Task instructions:
In the copy of these records, include no pictures and change nothing else.

Input:
§

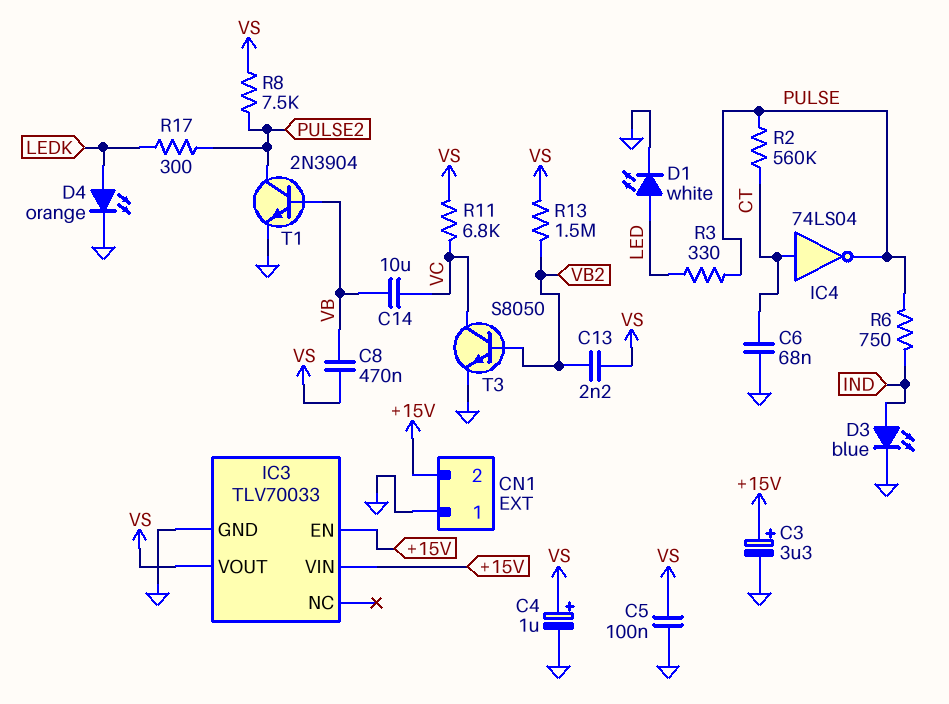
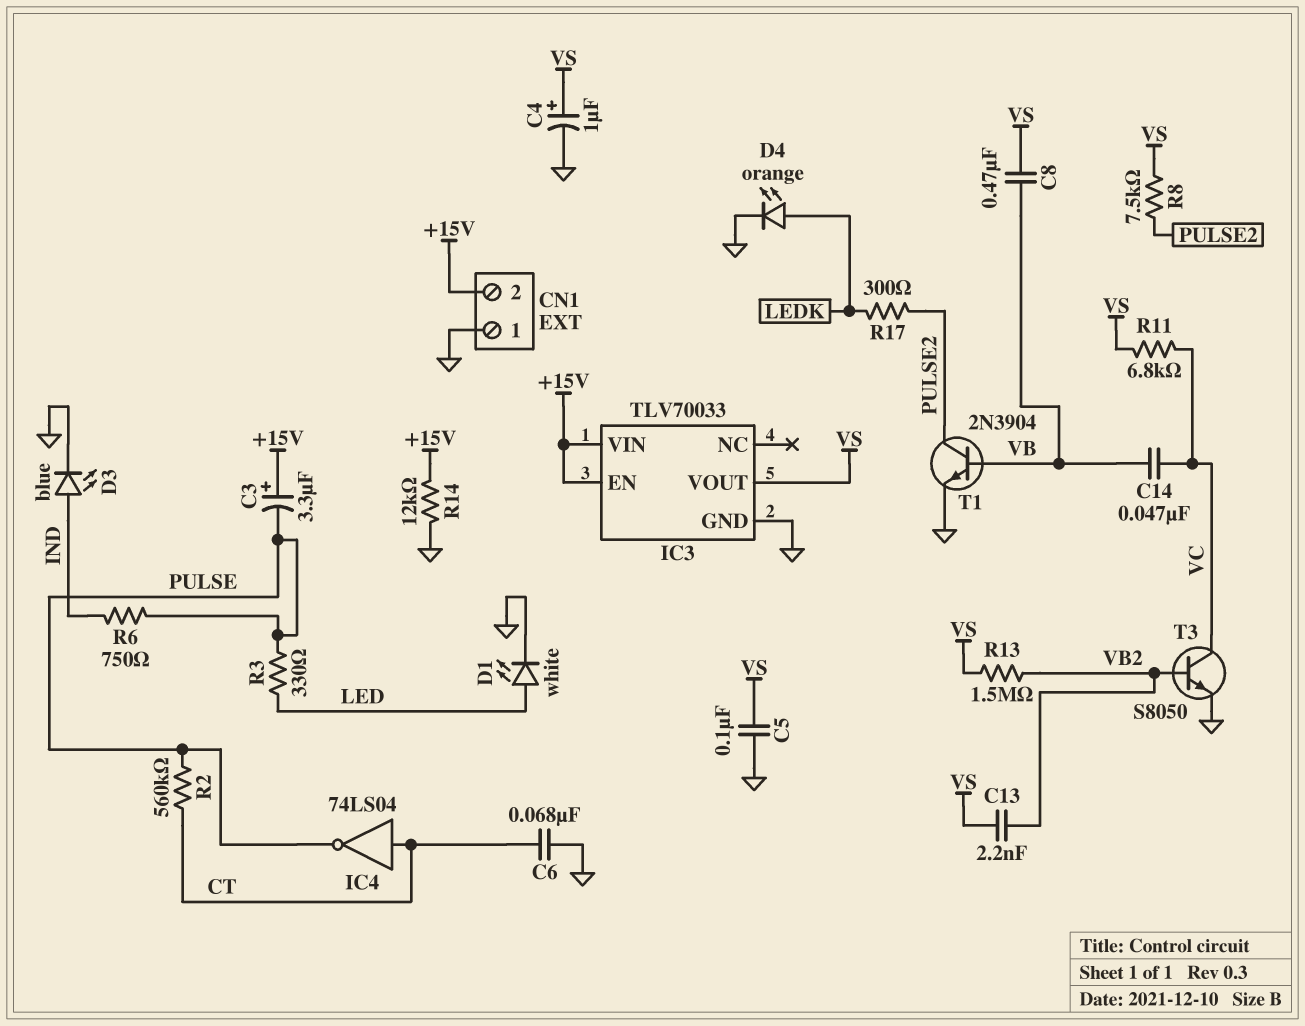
C3: 3.3uF (plus +15V, minus GND) -> 3.3uF (plus +15V, minus PULSE)
C14: 10uF (VB, VC) -> 47nF (VB, VC)
R14: none -> 12k (+15V, GND)

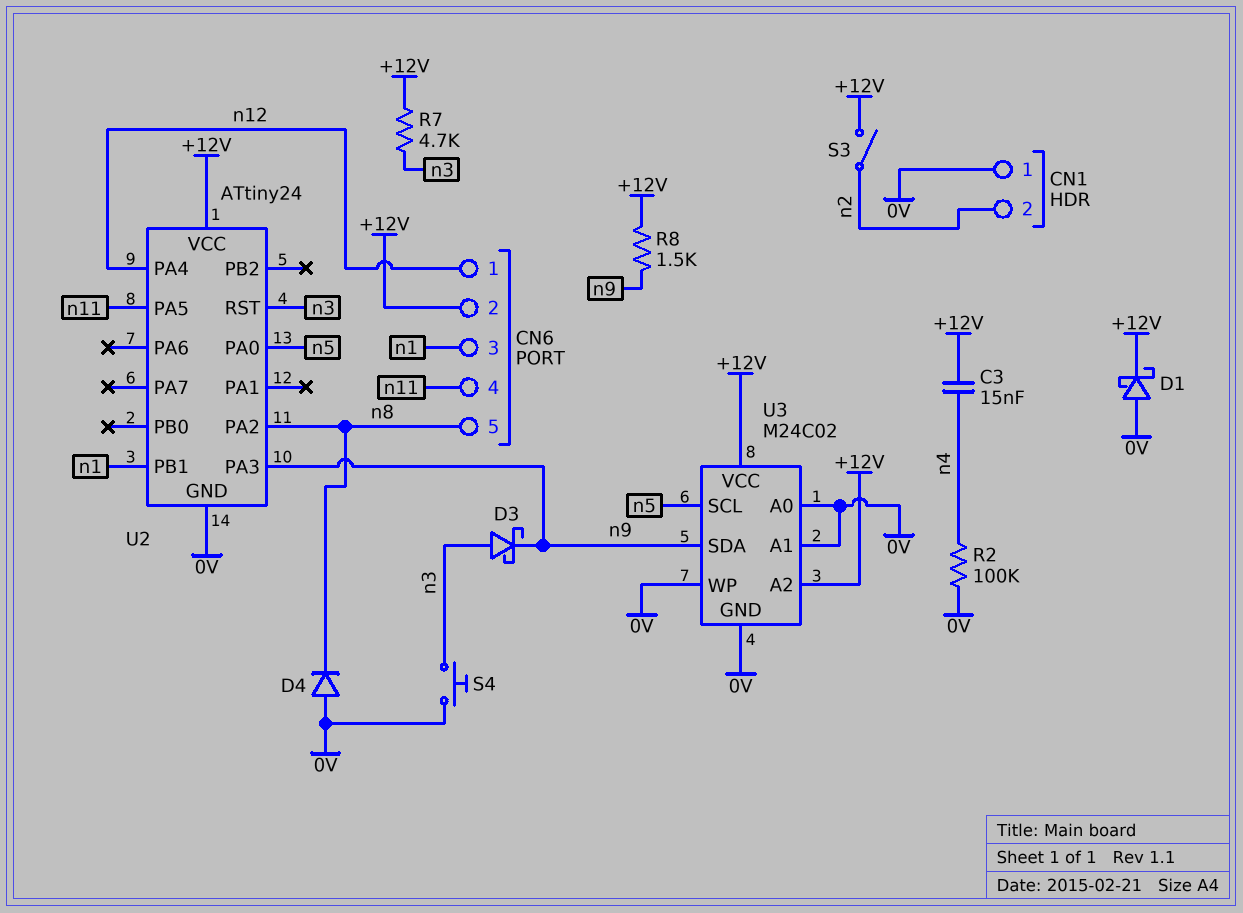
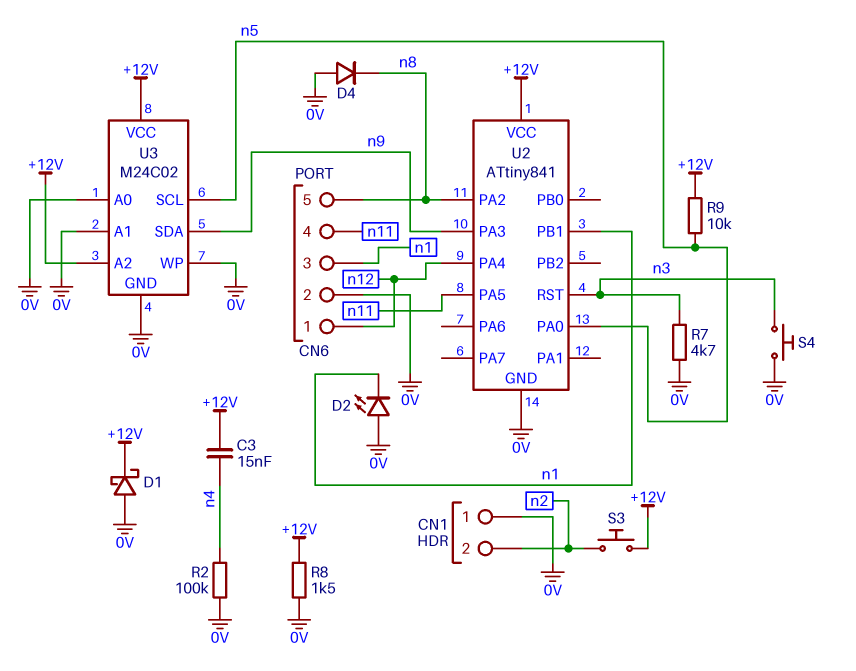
CN6 pin 2: +12V -> 0V
D2: none -> LED (A 0V, K n1)
D3: schottky (A n3, K n9) -> none
R7: 4.7k (+12V, n3) -> 4.7k (0V, n3)
R8: 1.5k (+12V, n9) -> 1.5k (+12V, 0V)
R9: none -> 10k (+12V, n5)
S3: switch (+12V, n2) -> button (+12V, n2)
U2: ATtiny24 -> ATtiny841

§

Problem solution:
C3: 3.3uF (plus +15V, minus GND) -> 3.3uF (plus +15V, minus PULSE)
C14: 10uF (VB, VC) -> 47nF (VB, VC)
R14: none -> 12k (+15V, GND)

CN6 pin 2: +12V -> 0V
D2: none -> LED (A 0V, K n1)
D3: schottky (A n3, K n9) -> none
R7: 4.7k (+12V, n3) -> 4.7k (0V, n3)
R8: 1.5k (+12V, n9) -> 1.5k (+12V, 0V)
R9: none -> 10k (+12V, n5)
S3: switch (+12V, n2) -> button (+12V, n2)
U2: ATtiny24 -> ATtiny841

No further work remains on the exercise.